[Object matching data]

▬▬▬▬▬▬▬▬▬▬

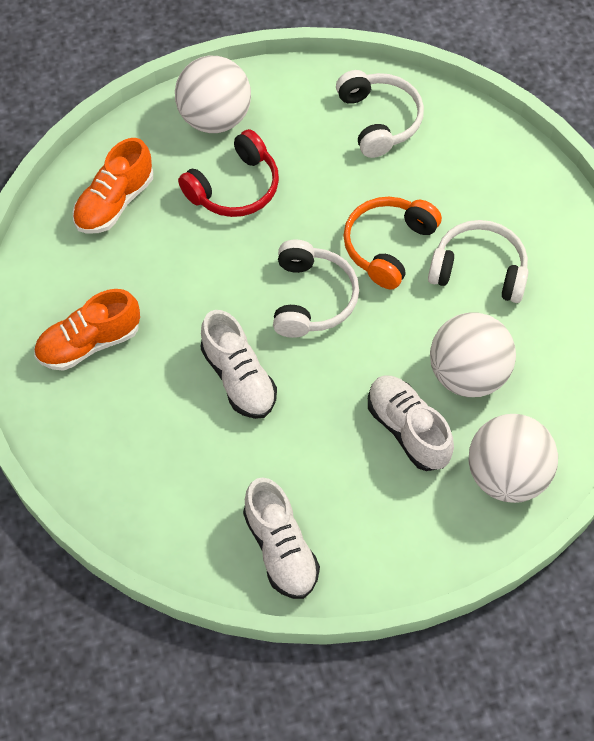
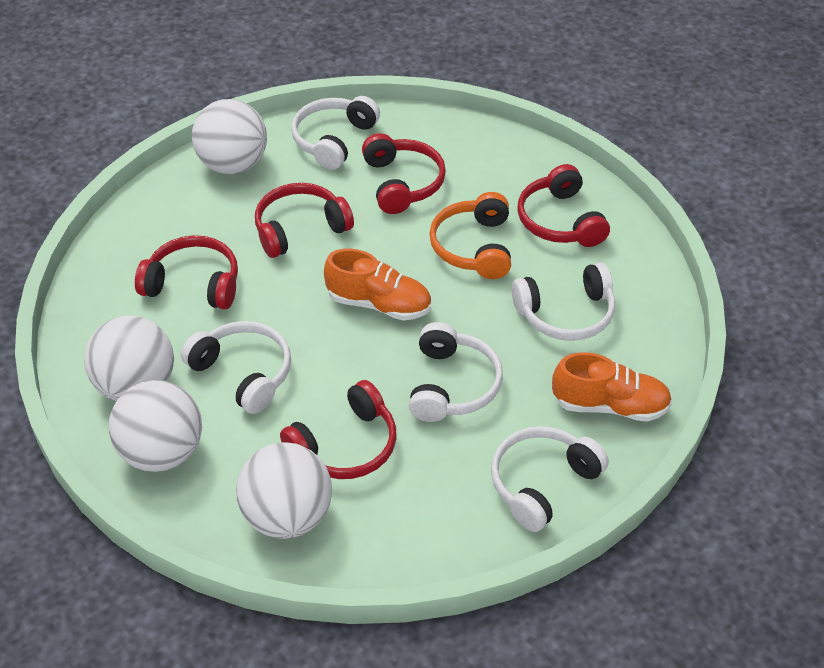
red headphones: 1 -> 5
white ball: 3 -> 4
white headphones: 3 -> 5
white shoe: 3 -> 0

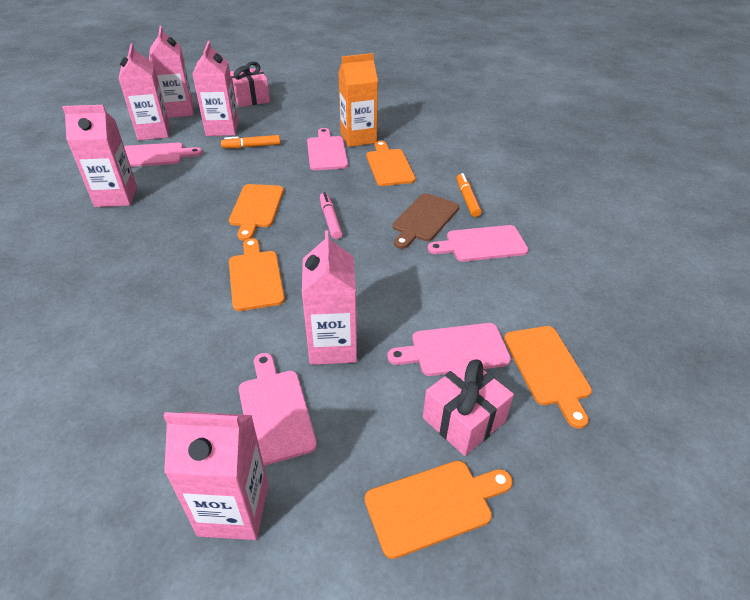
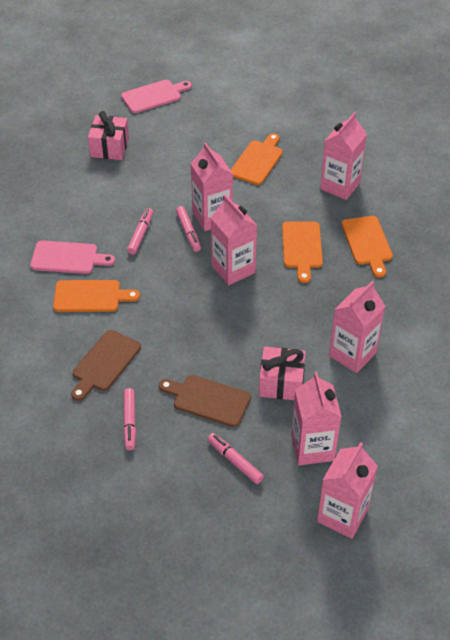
brown cutting board: 1 -> 2
orange carton: 1 -> 0
orange cutting board: 5 -> 4
orange marker: 2 -> 0
pink cutting board: 5 -> 2
pink marker: 1 -> 4

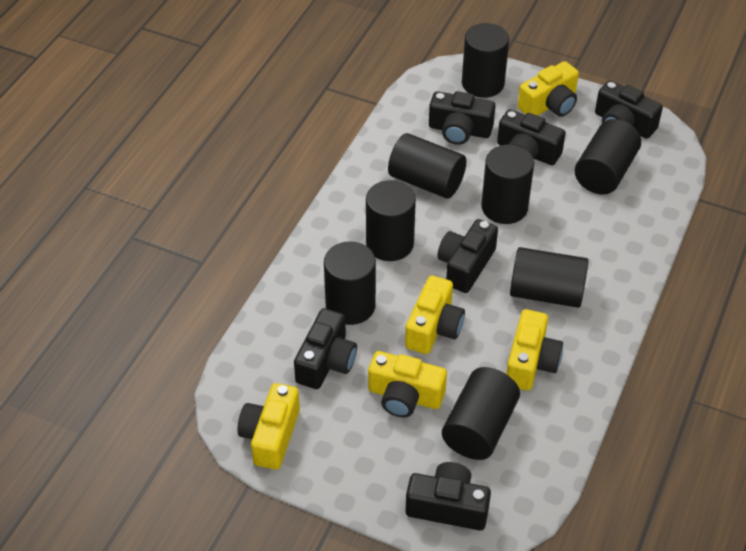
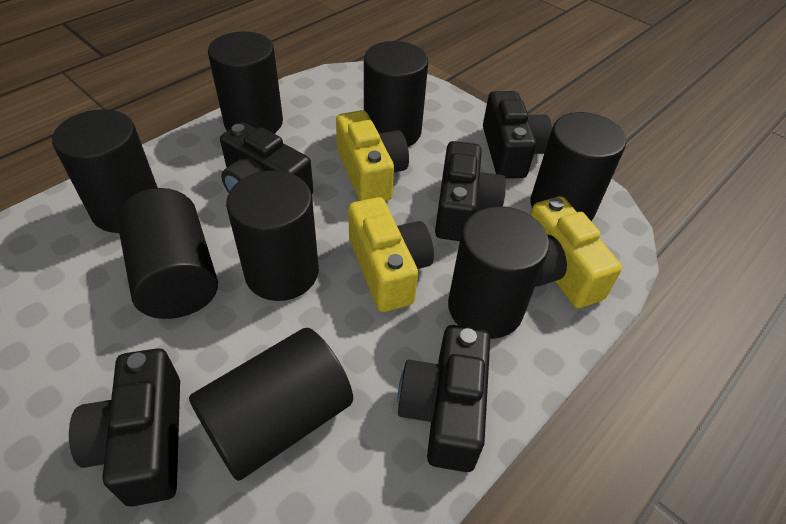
black camera: 6 -> 5
yellow camera: 5 -> 3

▬▬▬▬▬▬▬▬▬▬

> **WHAT IS REQUIRED**
Leaving the pictures out, write out every entry exactly.

> **PROBLEM SOLUTION**
red headphones: 1 -> 5
white ball: 3 -> 4
white headphones: 3 -> 5
white shoe: 3 -> 0

brown cutting board: 1 -> 2
orange carton: 1 -> 0
orange cutting board: 5 -> 4
orange marker: 2 -> 0
pink cutting board: 5 -> 2
pink marker: 1 -> 4

black camera: 6 -> 5
yellow camera: 5 -> 3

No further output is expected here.